**Work instructions**. Repeat the entries below exactly, missing none.

**Entries provided**.
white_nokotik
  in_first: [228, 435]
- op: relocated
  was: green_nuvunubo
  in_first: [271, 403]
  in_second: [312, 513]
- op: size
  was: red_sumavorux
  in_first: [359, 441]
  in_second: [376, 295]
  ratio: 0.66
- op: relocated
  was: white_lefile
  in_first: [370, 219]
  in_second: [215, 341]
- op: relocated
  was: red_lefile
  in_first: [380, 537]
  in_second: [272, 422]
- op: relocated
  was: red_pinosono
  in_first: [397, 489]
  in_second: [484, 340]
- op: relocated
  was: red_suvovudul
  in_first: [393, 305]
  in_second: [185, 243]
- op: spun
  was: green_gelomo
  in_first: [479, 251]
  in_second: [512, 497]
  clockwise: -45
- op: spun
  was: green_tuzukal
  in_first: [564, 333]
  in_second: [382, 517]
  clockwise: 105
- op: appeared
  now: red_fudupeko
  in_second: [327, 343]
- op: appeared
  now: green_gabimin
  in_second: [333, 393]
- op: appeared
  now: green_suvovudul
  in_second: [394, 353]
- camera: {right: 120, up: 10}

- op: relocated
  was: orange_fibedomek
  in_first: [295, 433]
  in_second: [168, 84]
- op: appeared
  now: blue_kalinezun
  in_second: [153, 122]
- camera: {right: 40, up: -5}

**Output**.
white_nokotik
  in_first: [228, 435]
- op: relocated
  was: green_nuvunubo
  in_first: [271, 403]
  in_second: [312, 513]
- op: size
  was: red_sumavorux
  in_first: [359, 441]
  in_second: [376, 295]
  ratio: 0.66
- op: relocated
  was: white_lefile
  in_first: [370, 219]
  in_second: [215, 341]
- op: relocated
  was: red_lefile
  in_first: [380, 537]
  in_second: [272, 422]
- op: relocated
  was: red_pinosono
  in_first: [397, 489]
  in_second: [484, 340]
- op: relocated
  was: red_suvovudul
  in_first: [393, 305]
  in_second: [185, 243]
- op: spun
  was: green_gelomo
  in_first: [479, 251]
  in_second: [512, 497]
  clockwise: -45
- op: spun
  was: green_tuzukal
  in_first: [564, 333]
  in_second: [382, 517]
  clockwise: 105
- op: appeared
  now: red_fudupeko
  in_second: [327, 343]
- op: appeared
  now: green_gabimin
  in_second: [333, 393]
- op: appeared
  now: green_suvovudul
  in_second: [394, 353]
- camera: {right: 120, up: 10}

- op: relocated
  was: orange_fibedomek
  in_first: [295, 433]
  in_second: [168, 84]
- op: appeared
  now: blue_kalinezun
  in_second: [153, 122]
- camera: {right: 40, up: -5}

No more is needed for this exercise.